### INPUT FOR THIS TASK
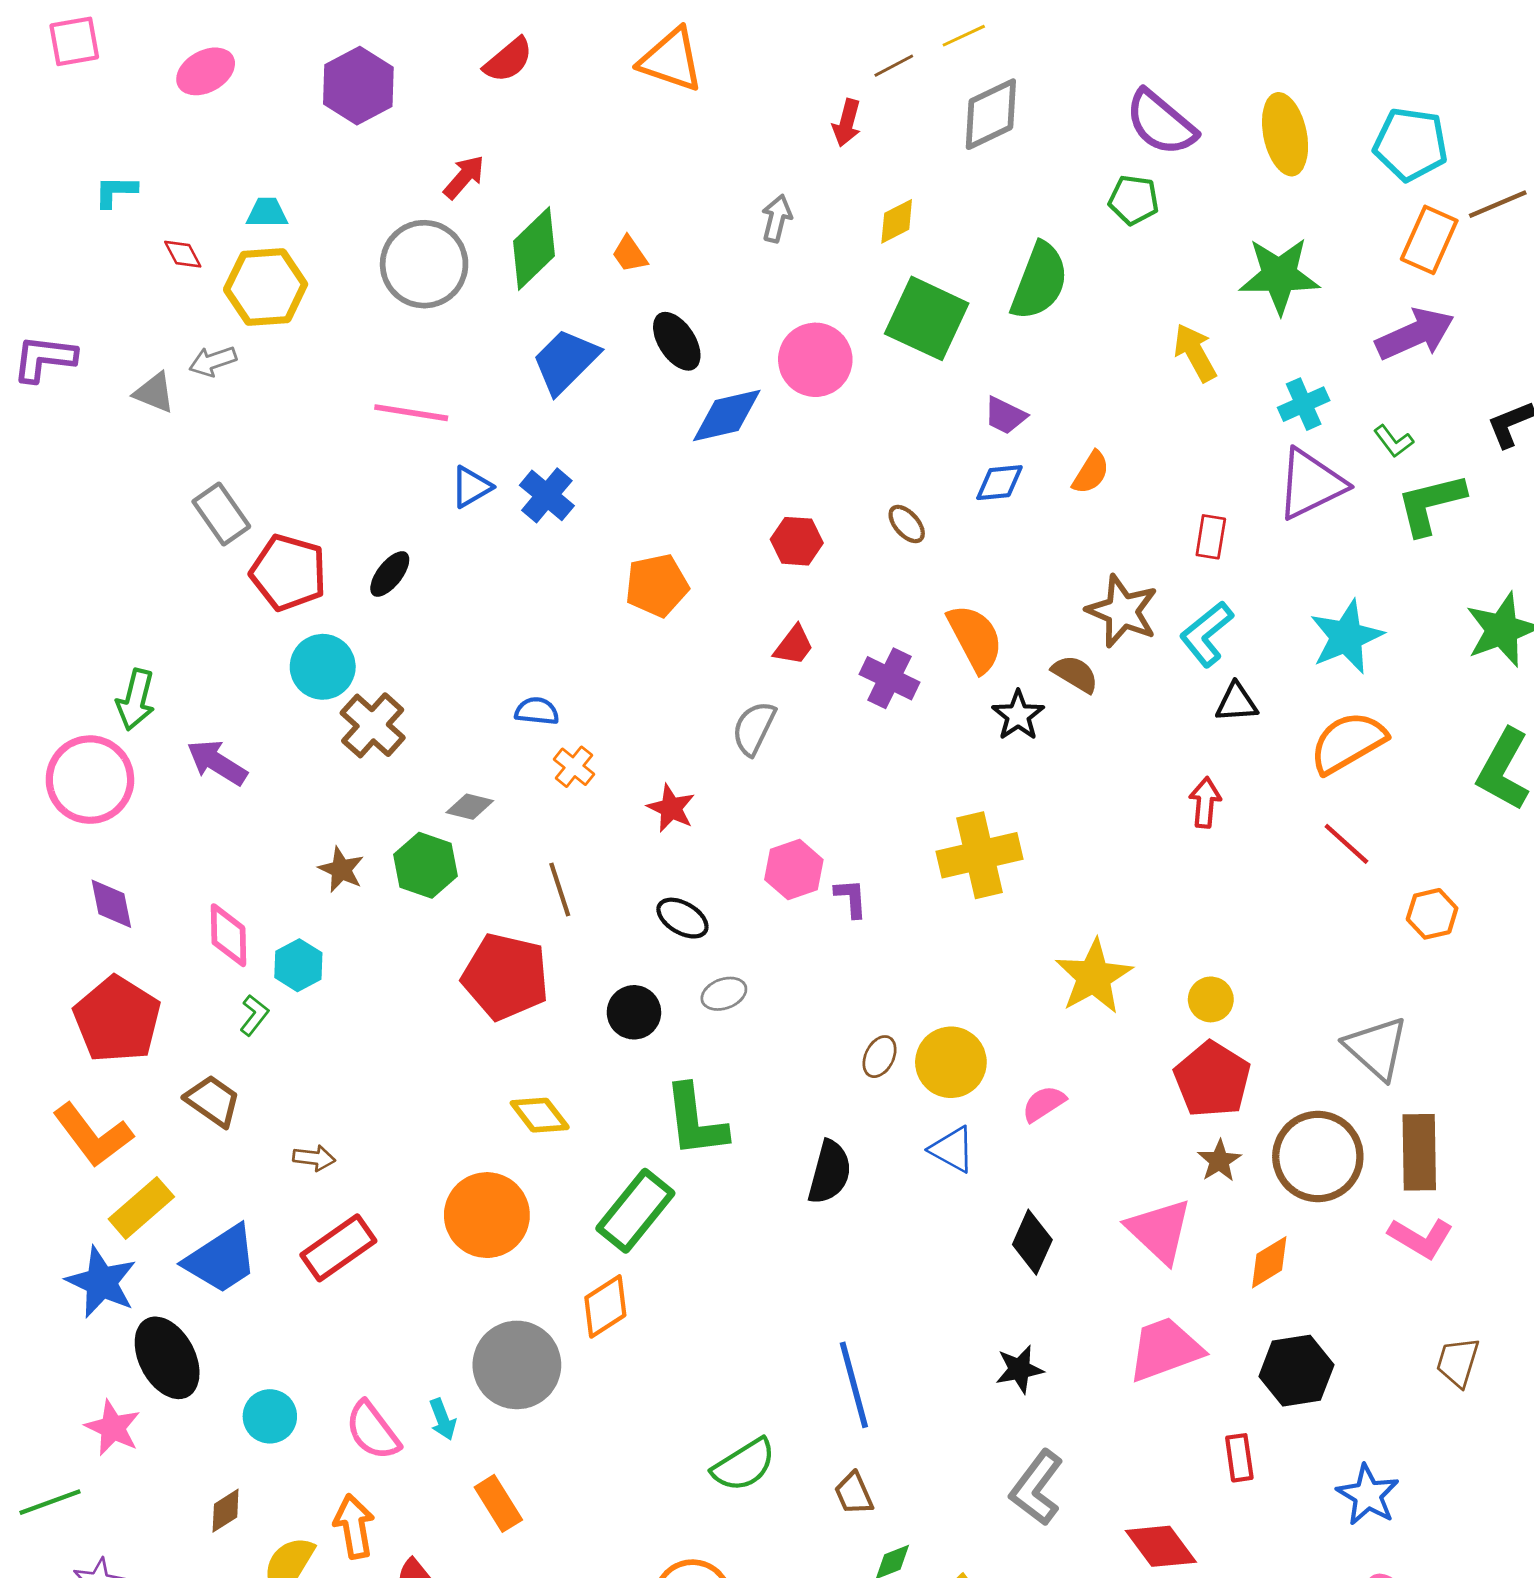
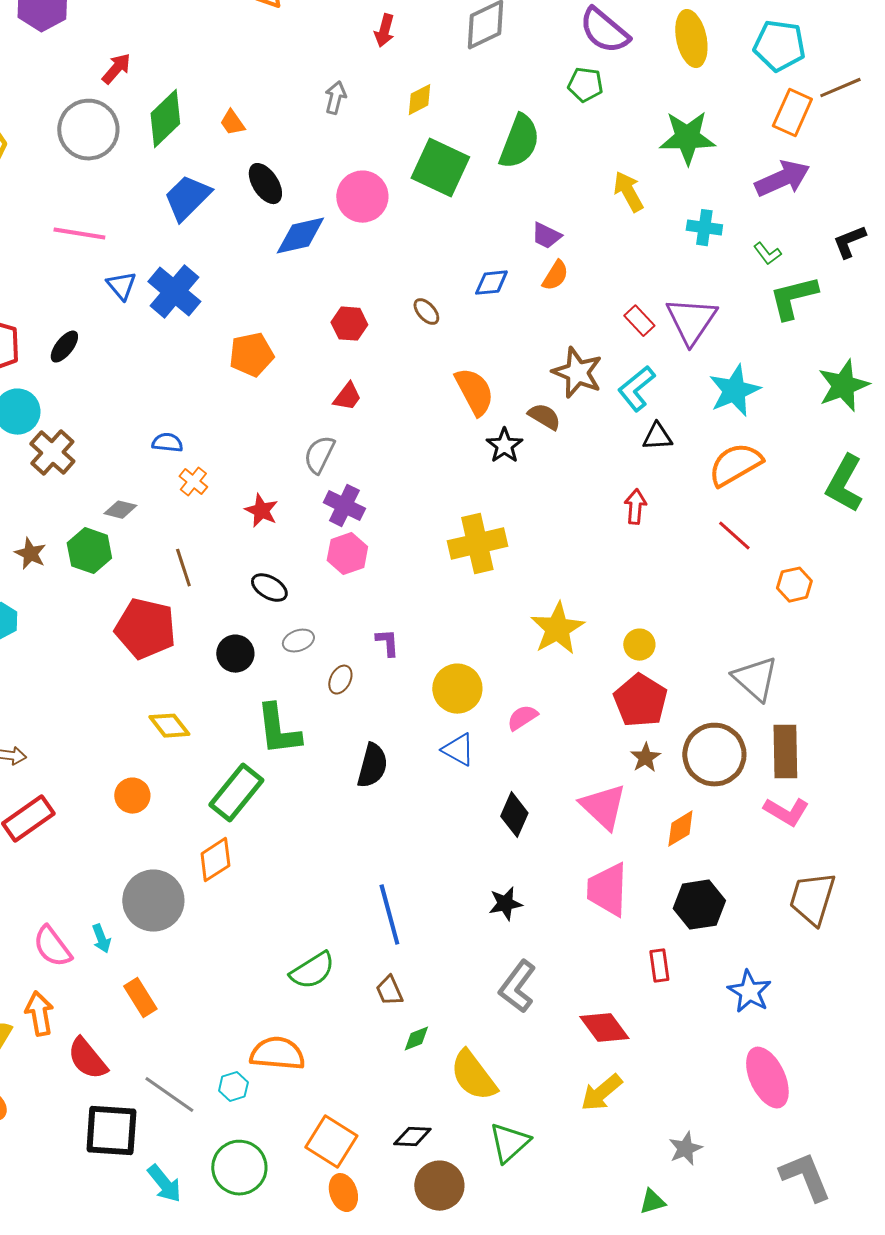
cyan cross: (1304, 404) -> (704, 228), turned 32
purple trapezoid: (1005, 415) -> (546, 236), moved
purple triangle: (1311, 484) -> (691, 321), moved, turned -30
blue triangle: (471, 487) -> (121, 286), turned -40
blue cross: (547, 495) -> (174, 292), size x1.4
red rectangle: (1211, 537) -> (639, 321), turned -52
purple cross: (890, 678) -> (344, 506), moved
purple L-shape: (851, 898) -> (387, 643), moved
brown ellipse: (880, 1057) -> (340, 680), moved
orange circle: (487, 1215) -> (132, 796), size x0.6
pink trapezoid: (1165, 1349) -> (607, 890), turned -68
brown trapezoid: (1458, 1362) -> (812, 899), size x1.5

### TASK DESCRIPTION
In the listing above, find the line with "purple trapezoid: (1005, 415)" and the line with "red rectangle: (1211, 537)", then reproduce both and every line between them exactly.

### RESULT OF THE EXERCISE
purple trapezoid: (1005, 415) -> (546, 236), moved
purple triangle: (1311, 484) -> (691, 321), moved, turned -30
blue triangle: (471, 487) -> (121, 286), turned -40
blue cross: (547, 495) -> (174, 292), size x1.4
red rectangle: (1211, 537) -> (639, 321), turned -52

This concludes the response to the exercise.